---- Source information

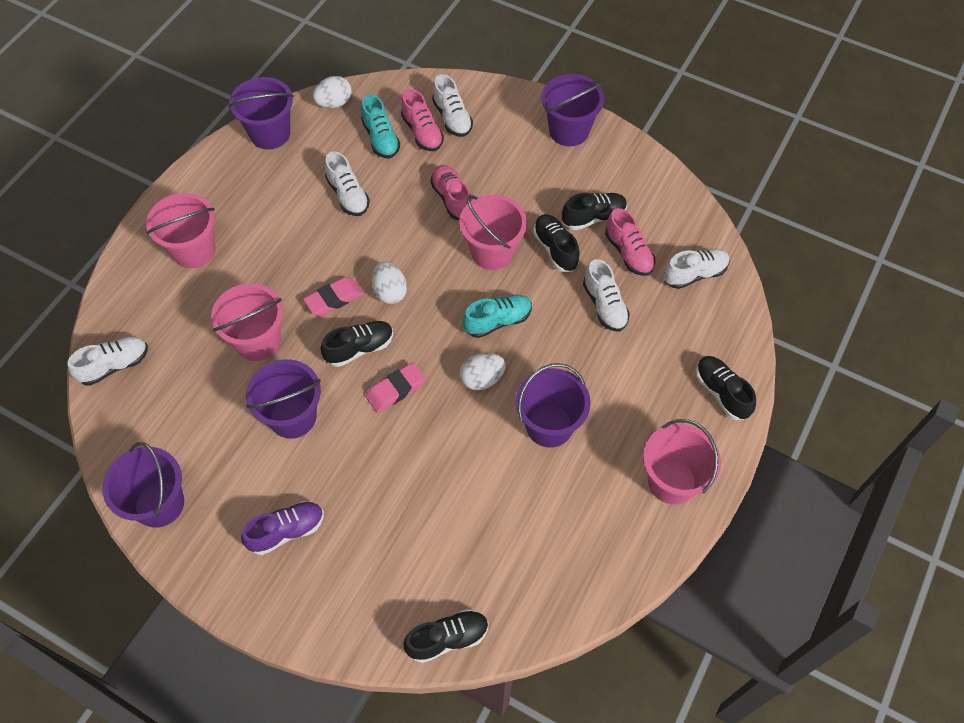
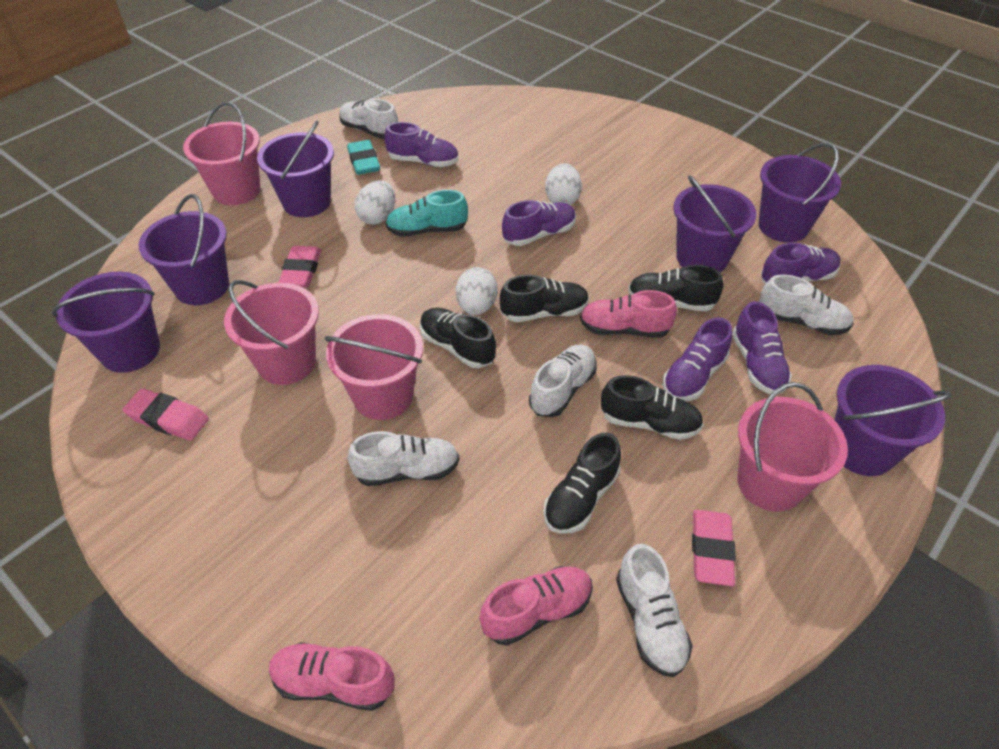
pink eraser: 2 -> 3
purple bucket: 5 -> 6
purple shoe: 1 -> 5
turquoise eraser: 0 -> 1
turquoise shoe: 2 -> 1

--------

Everything from the line containing "purple bucket: 5 -> 6" to the last line of the material above should be printed exactly, both ends included.

## Task response
purple bucket: 5 -> 6
purple shoe: 1 -> 5
turquoise eraser: 0 -> 1
turquoise shoe: 2 -> 1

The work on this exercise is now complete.